Object matching data:
....
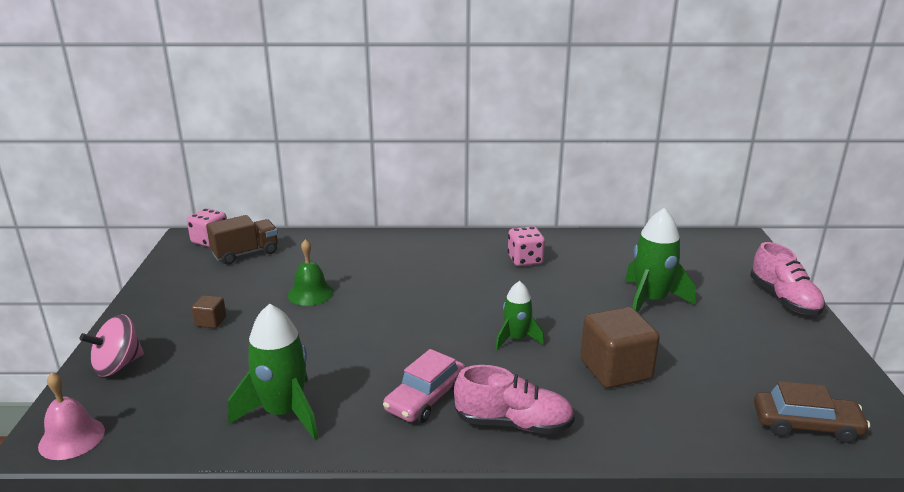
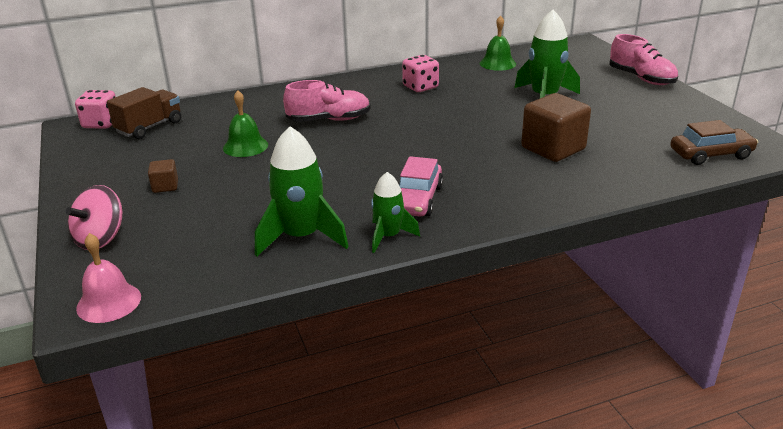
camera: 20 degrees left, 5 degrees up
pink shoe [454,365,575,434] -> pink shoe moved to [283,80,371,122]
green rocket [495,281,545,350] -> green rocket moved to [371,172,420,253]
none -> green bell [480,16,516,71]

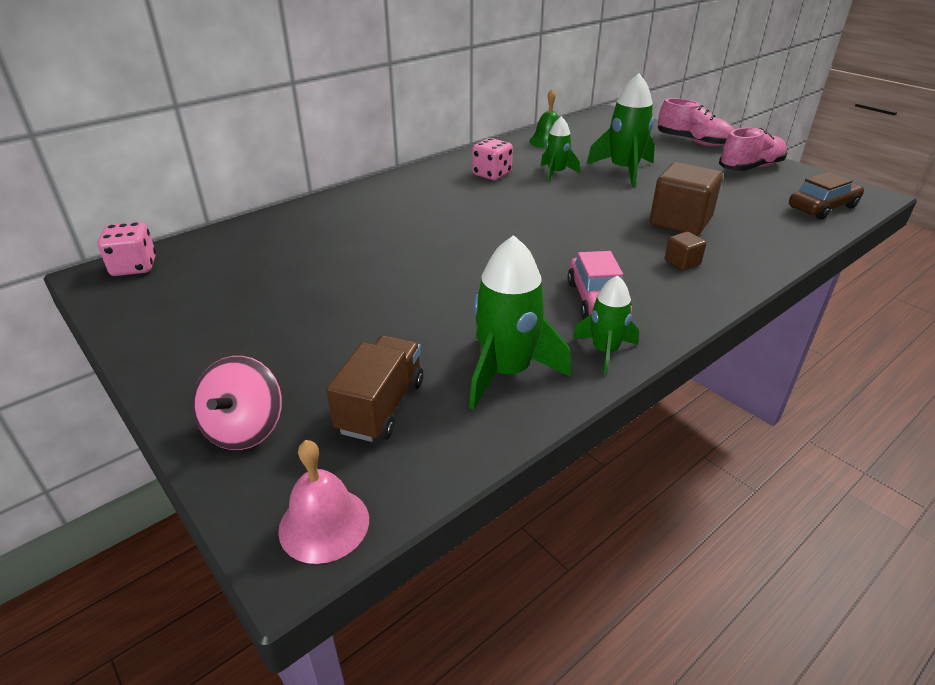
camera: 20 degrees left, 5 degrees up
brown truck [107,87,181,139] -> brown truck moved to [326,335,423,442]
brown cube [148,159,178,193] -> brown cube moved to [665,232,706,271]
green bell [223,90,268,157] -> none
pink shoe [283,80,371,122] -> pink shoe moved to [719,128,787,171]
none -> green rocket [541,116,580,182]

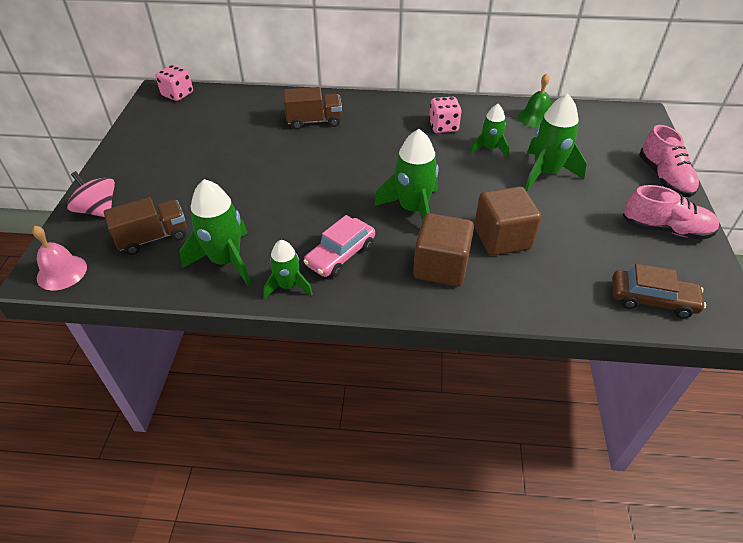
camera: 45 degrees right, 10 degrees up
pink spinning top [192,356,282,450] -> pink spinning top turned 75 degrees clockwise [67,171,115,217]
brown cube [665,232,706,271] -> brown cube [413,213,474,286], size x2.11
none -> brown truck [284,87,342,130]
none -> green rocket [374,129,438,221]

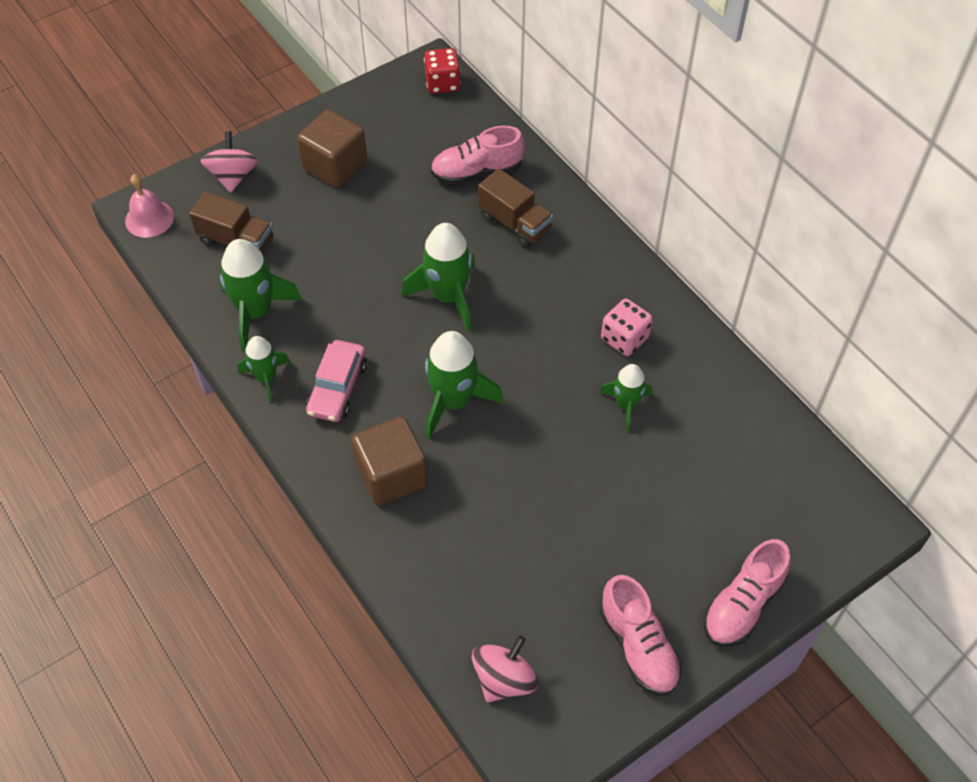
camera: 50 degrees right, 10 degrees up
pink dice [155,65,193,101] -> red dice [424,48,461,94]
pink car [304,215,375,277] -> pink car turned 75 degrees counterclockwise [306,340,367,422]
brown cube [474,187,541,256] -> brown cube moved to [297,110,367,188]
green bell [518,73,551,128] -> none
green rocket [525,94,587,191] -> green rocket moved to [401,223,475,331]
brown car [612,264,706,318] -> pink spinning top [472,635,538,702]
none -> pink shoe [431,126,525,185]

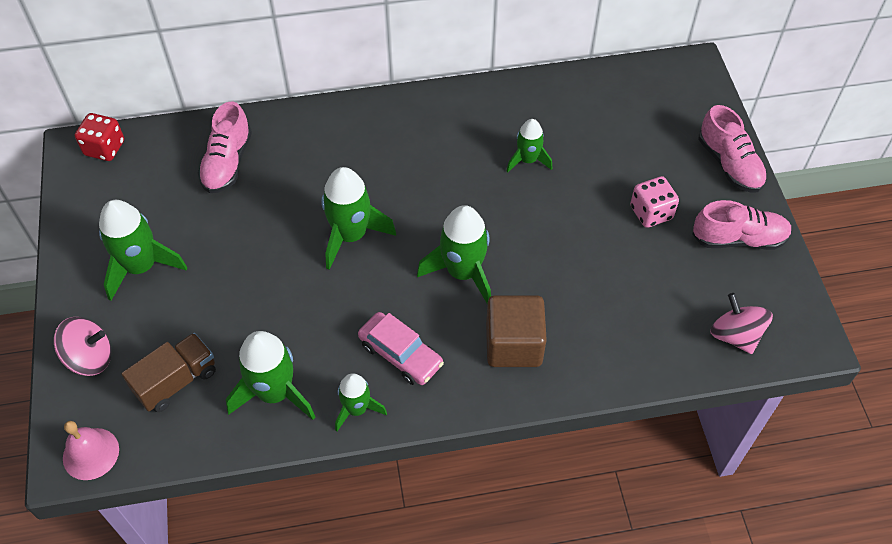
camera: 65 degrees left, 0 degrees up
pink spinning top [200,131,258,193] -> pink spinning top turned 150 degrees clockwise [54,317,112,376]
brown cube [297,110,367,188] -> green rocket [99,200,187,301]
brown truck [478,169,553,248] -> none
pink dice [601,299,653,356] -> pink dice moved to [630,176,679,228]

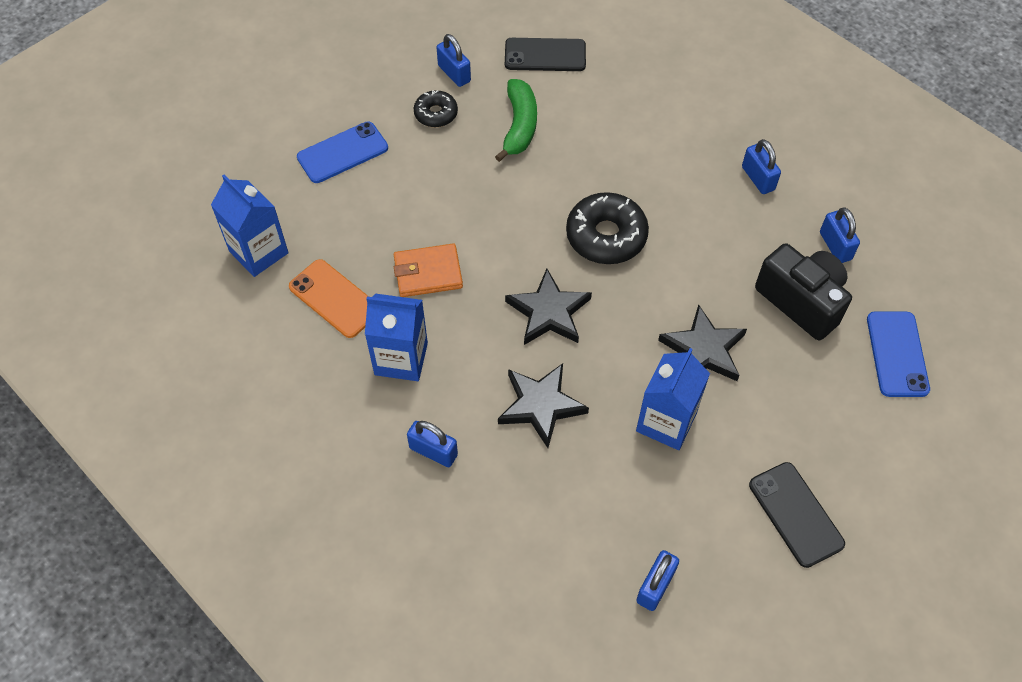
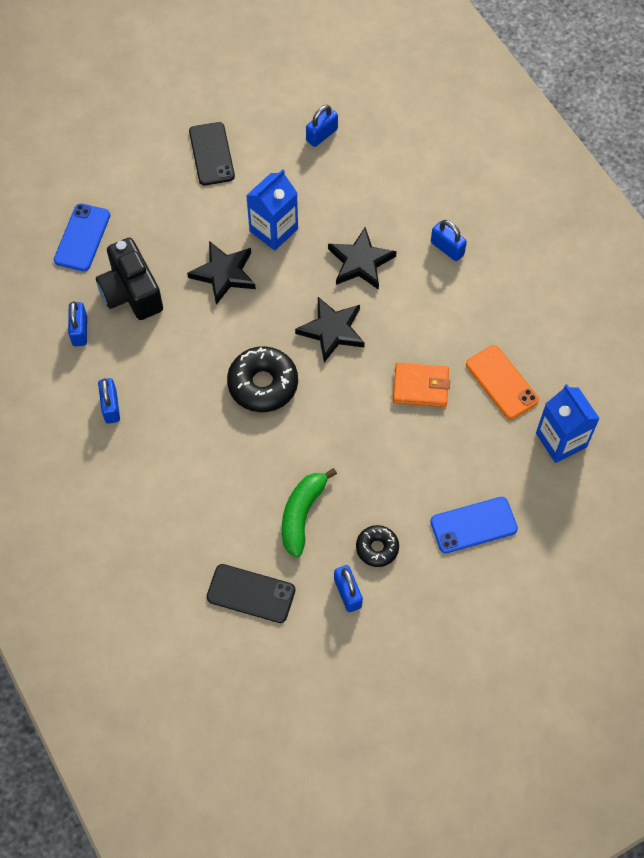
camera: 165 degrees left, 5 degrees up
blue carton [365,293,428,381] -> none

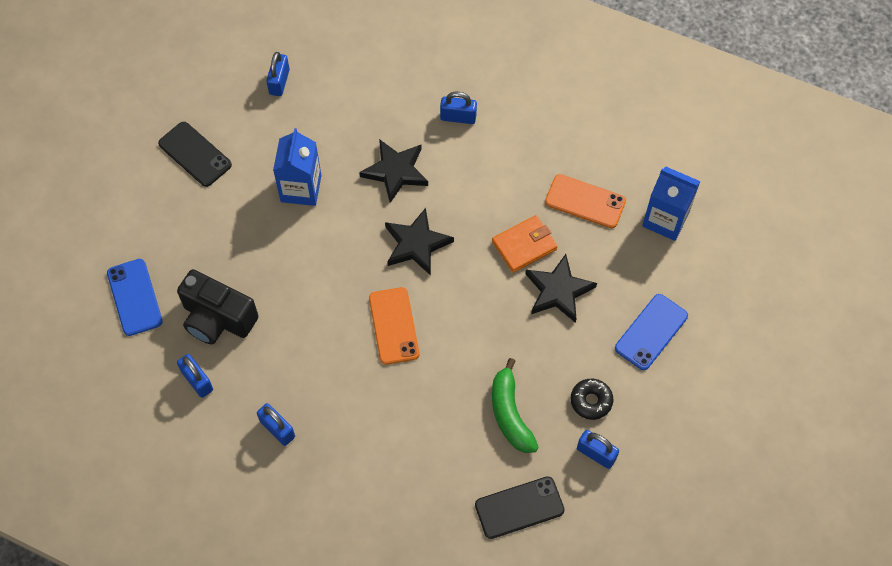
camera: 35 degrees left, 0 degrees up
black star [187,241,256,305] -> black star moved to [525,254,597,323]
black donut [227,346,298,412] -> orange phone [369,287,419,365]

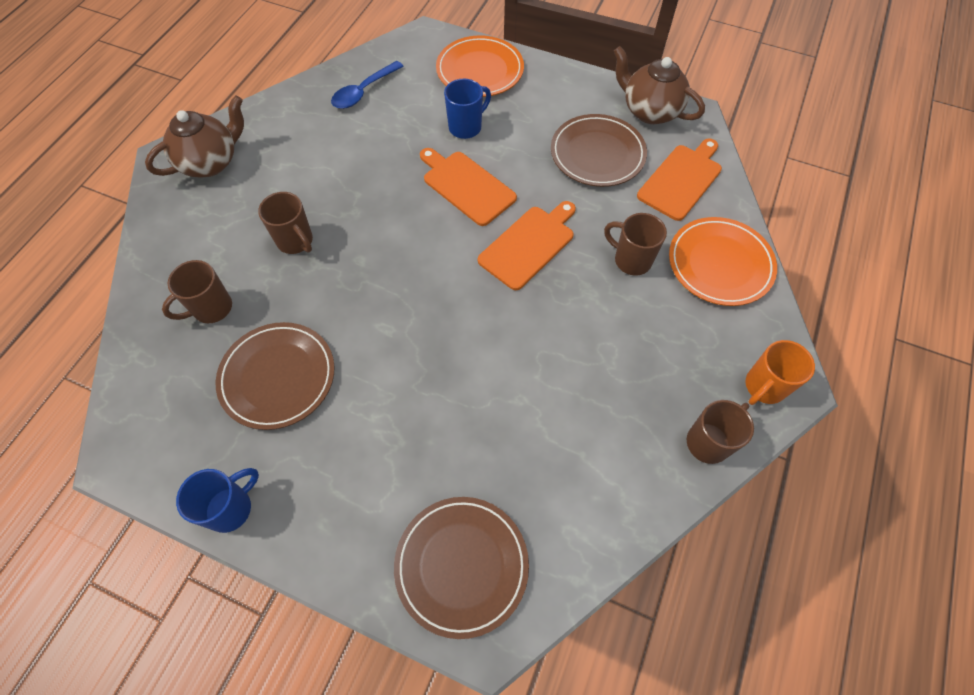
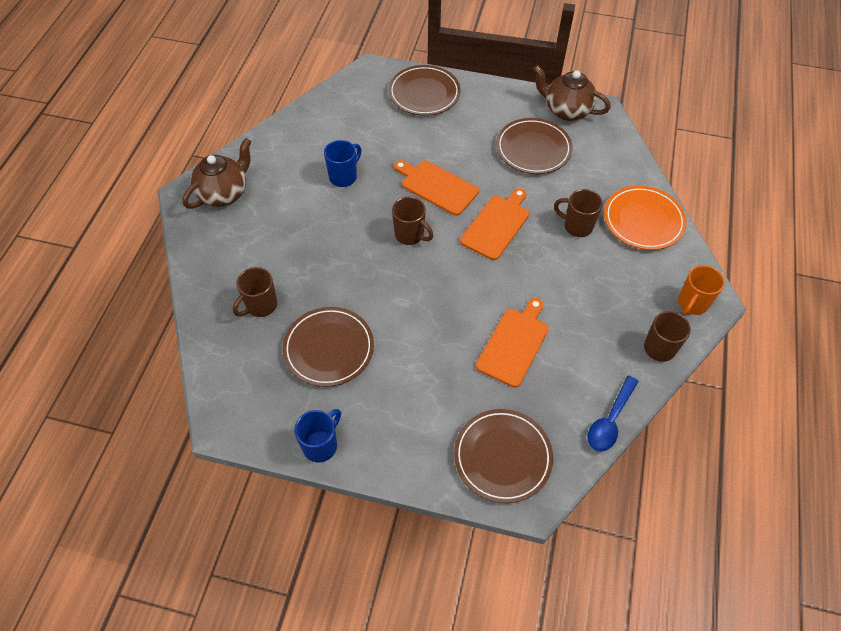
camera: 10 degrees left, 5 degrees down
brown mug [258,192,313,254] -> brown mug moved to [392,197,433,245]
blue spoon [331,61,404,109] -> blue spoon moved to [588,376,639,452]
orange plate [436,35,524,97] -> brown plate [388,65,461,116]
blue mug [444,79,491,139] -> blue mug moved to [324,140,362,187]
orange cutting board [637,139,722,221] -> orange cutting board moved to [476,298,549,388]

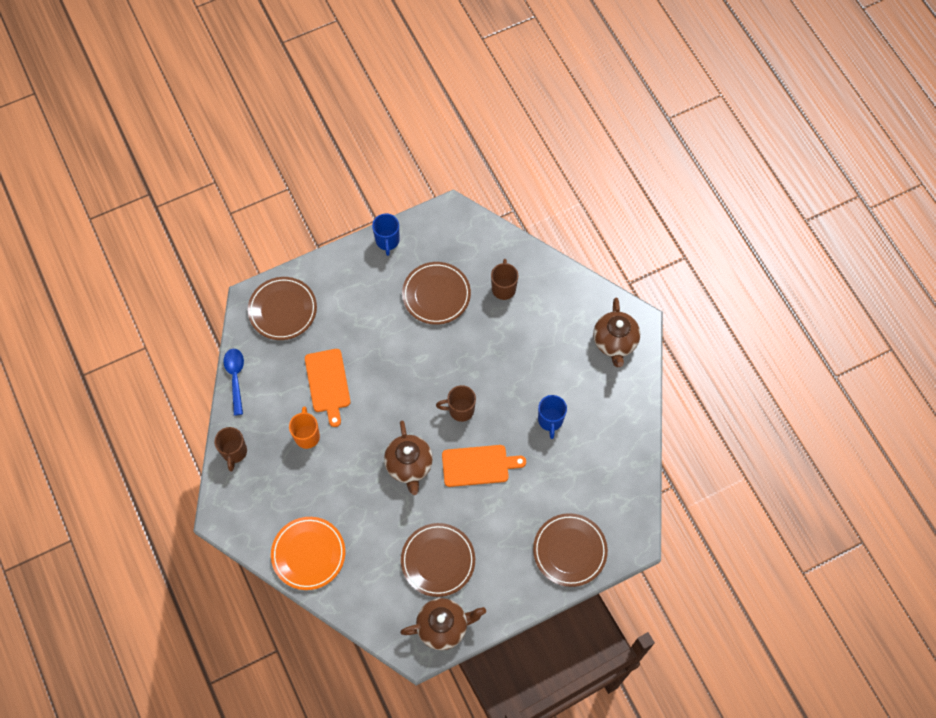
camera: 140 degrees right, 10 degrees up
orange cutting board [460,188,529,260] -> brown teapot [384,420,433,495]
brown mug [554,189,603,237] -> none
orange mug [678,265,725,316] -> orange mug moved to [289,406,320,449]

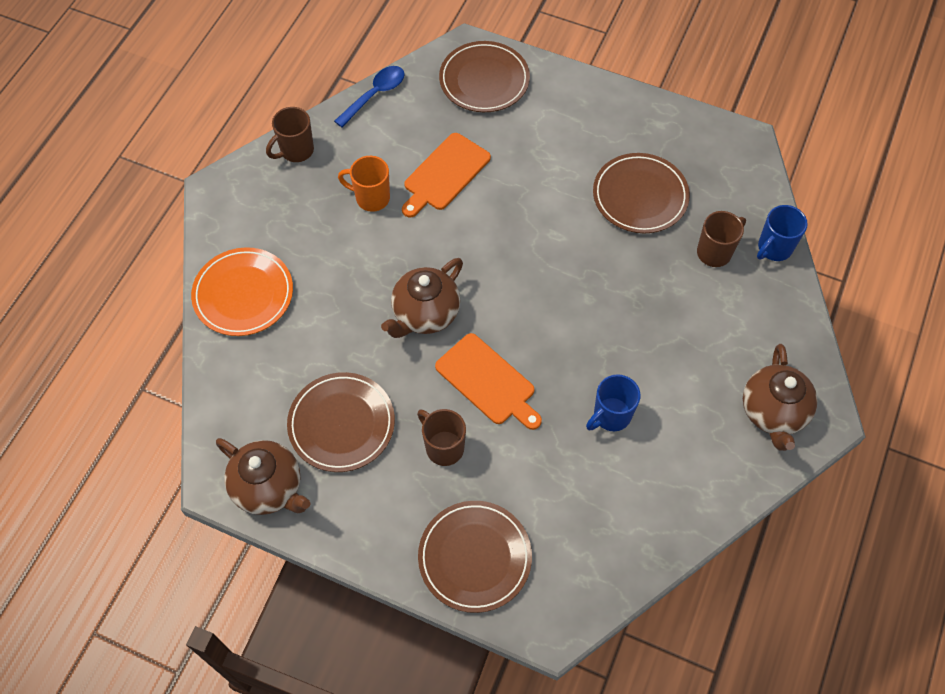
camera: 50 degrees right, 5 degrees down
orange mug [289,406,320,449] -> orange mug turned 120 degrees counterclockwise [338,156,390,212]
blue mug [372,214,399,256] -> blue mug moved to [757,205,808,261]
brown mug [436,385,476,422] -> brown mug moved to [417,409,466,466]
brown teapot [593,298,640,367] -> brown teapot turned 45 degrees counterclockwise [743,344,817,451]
....
**INSTRUCTIONS TO FOLLOW:** Return exactly the lines from the line holding "blue mug [372,214,399,256]" to the last line of the data, with both of those lines included and nothing added.

**SOLUTION:**
blue mug [372,214,399,256] -> blue mug moved to [757,205,808,261]
brown mug [436,385,476,422] -> brown mug moved to [417,409,466,466]
brown teapot [593,298,640,367] -> brown teapot turned 45 degrees counterclockwise [743,344,817,451]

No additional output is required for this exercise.